[Dataset records]
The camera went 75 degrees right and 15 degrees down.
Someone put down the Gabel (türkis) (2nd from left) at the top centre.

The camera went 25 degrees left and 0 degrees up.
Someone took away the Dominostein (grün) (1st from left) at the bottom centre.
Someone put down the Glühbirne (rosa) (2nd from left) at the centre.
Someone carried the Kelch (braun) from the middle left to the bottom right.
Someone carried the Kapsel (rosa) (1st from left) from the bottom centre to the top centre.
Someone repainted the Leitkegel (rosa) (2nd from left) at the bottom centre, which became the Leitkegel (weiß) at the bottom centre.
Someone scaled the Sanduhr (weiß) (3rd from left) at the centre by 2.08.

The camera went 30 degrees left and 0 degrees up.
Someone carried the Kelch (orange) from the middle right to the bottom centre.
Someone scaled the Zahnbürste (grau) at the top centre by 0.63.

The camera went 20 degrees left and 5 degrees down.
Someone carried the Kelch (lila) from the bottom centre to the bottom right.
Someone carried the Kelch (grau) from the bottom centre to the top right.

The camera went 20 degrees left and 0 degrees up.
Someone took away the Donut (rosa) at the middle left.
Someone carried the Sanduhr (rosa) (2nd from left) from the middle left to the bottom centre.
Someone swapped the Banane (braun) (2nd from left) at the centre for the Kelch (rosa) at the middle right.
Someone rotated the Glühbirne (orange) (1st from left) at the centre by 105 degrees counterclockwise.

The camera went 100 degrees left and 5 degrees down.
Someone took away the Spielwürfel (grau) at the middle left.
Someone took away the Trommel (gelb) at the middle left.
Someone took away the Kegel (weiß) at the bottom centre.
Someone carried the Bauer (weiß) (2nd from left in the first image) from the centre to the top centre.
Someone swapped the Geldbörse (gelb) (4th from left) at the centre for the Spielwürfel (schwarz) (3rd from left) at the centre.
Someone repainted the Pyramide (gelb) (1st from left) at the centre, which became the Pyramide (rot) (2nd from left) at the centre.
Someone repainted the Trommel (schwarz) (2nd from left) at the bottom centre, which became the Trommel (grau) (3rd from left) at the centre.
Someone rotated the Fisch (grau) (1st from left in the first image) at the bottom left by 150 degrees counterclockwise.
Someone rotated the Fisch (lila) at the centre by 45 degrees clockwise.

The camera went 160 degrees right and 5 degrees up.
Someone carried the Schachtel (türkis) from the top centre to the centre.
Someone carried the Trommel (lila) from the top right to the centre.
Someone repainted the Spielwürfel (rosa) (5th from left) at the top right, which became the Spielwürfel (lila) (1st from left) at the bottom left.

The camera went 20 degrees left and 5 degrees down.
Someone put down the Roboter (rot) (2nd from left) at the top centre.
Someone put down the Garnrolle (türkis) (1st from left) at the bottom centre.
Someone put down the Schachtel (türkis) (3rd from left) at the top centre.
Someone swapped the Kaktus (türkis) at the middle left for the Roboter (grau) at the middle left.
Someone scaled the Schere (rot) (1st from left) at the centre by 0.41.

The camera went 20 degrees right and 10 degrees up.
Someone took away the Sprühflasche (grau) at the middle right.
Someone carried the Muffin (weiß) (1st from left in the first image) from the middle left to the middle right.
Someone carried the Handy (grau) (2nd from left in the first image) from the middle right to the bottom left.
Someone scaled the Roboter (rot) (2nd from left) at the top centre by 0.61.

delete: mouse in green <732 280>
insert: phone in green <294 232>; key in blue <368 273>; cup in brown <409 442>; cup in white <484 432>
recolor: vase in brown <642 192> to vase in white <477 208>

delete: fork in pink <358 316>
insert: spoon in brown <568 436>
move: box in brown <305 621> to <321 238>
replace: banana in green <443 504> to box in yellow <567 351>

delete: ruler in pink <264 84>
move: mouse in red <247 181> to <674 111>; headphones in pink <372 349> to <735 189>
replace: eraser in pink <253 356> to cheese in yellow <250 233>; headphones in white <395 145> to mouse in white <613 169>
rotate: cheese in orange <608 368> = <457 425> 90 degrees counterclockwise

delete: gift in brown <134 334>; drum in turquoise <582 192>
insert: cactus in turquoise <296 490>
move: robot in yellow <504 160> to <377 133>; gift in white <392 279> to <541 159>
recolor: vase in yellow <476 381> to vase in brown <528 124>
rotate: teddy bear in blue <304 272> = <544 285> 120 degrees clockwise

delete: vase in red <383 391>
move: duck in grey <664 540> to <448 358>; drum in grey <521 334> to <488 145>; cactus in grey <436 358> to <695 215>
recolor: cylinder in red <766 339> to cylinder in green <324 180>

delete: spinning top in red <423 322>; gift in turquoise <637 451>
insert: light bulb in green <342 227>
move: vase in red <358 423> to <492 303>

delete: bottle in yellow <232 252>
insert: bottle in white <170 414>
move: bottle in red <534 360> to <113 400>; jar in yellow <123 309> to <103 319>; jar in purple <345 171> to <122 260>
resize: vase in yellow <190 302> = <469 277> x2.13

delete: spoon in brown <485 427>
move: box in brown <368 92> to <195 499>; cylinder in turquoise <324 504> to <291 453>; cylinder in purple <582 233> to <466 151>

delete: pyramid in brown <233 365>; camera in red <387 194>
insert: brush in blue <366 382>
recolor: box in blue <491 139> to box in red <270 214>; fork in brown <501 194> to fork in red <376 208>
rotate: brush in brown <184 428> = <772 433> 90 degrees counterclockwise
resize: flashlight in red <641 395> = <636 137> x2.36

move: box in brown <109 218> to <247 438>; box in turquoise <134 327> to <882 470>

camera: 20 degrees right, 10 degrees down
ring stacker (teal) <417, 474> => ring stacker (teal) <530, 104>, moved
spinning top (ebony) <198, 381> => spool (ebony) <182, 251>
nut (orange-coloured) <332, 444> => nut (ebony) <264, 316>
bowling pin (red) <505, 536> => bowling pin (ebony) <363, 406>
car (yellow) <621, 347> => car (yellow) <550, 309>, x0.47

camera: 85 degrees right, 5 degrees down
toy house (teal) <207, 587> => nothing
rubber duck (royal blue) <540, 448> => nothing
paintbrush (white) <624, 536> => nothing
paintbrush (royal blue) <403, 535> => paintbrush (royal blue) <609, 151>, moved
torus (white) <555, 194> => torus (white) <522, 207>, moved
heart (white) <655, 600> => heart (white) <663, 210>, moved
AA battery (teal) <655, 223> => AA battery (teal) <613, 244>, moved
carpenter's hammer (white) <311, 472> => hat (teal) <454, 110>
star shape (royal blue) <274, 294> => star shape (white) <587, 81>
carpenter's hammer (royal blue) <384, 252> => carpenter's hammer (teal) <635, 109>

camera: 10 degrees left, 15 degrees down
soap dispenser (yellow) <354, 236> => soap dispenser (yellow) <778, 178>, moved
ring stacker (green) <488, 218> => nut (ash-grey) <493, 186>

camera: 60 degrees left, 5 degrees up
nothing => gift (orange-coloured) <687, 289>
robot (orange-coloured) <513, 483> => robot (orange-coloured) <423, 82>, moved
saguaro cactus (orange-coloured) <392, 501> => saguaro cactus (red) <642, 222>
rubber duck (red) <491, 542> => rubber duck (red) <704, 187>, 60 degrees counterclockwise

● **DIRECTIONS FOR THIS TASK**
Only lines that contain the string "rosa" count; pick each one out of the records and copy it.

● **WRITTEN RESPONSE**
Someone put down the Glühbirne (rosa) (2nd from left) at the centre.
Someone carried the Kapsel (rosa) (1st from left) from the bottom centre to the top centre.
Someone repainted the Leitkegel (rosa) (2nd from left) at the bottom centre, which became the Leitkegel (weiß) at the bottom centre.
Someone took away the Donut (rosa) at the middle left.
Someone carried the Sanduhr (rosa) (2nd from left) from the middle left to the bottom centre.
Someone swapped the Banane (braun) (2nd from left) at the centre for the Kelch (rosa) at the middle right.
Someone repainted the Spielwürfel (rosa) (5th from left) at the top right, which became the Spielwürfel (lila) (1st from left) at the bottom left.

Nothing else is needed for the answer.